--- Dataset content ---

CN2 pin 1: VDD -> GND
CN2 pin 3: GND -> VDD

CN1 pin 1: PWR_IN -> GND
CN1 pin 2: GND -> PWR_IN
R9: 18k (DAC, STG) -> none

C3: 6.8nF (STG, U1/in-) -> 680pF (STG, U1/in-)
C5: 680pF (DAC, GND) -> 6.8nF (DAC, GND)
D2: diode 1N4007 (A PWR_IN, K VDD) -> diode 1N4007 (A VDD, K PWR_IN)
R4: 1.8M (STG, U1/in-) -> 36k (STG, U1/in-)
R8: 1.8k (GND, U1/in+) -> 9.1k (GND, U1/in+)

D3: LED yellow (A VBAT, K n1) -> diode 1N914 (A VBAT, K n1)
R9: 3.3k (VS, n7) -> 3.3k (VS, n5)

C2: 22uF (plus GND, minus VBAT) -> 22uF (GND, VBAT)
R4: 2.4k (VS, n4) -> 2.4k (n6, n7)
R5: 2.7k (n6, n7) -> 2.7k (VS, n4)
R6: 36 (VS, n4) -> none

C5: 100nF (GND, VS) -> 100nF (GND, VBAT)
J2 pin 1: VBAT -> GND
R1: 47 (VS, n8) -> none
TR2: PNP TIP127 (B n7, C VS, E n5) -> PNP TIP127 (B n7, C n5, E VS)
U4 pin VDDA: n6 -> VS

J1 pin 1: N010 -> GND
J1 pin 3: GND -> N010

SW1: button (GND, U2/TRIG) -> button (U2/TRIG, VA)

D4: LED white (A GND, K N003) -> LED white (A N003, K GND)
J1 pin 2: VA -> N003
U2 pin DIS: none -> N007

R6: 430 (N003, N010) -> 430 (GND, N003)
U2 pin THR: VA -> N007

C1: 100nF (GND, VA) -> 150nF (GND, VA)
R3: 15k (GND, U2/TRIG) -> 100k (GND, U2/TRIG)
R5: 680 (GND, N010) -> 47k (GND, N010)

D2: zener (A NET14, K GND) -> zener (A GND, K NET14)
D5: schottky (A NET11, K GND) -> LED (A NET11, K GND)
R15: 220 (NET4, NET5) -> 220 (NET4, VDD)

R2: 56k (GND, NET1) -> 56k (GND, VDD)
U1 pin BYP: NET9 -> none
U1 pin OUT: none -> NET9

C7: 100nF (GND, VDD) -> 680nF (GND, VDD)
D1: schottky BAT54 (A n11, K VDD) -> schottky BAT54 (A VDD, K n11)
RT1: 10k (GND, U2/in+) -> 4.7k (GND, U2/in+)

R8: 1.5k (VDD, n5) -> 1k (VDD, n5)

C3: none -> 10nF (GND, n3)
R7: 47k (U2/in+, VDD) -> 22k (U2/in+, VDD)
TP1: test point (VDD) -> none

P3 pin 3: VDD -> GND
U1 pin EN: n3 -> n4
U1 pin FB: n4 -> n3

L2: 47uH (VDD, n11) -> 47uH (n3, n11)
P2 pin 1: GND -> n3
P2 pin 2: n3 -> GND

---

After locating the line with "D4: LED white" in the records above, please set down that line and all later ones exactly, and no other line.

> **Response area**:
D4: LED white (A GND, K N003) -> LED white (A N003, K GND)
J1 pin 2: VA -> N003
U2 pin DIS: none -> N007

R6: 430 (N003, N010) -> 430 (GND, N003)
U2 pin THR: VA -> N007

C1: 100nF (GND, VA) -> 150nF (GND, VA)
R3: 15k (GND, U2/TRIG) -> 100k (GND, U2/TRIG)
R5: 680 (GND, N010) -> 47k (GND, N010)

D2: zener (A NET14, K GND) -> zener (A GND, K NET14)
D5: schottky (A NET11, K GND) -> LED (A NET11, K GND)
R15: 220 (NET4, NET5) -> 220 (NET4, VDD)

R2: 56k (GND, NET1) -> 56k (GND, VDD)
U1 pin BYP: NET9 -> none
U1 pin OUT: none -> NET9

C7: 100nF (GND, VDD) -> 680nF (GND, VDD)
D1: schottky BAT54 (A n11, K VDD) -> schottky BAT54 (A VDD, K n11)
RT1: 10k (GND, U2/in+) -> 4.7k (GND, U2/in+)

R8: 1.5k (VDD, n5) -> 1k (VDD, n5)

C3: none -> 10nF (GND, n3)
R7: 47k (U2/in+, VDD) -> 22k (U2/in+, VDD)
TP1: test point (VDD) -> none

P3 pin 3: VDD -> GND
U1 pin EN: n3 -> n4
U1 pin FB: n4 -> n3

L2: 47uH (VDD, n11) -> 47uH (n3, n11)
P2 pin 1: GND -> n3
P2 pin 2: n3 -> GND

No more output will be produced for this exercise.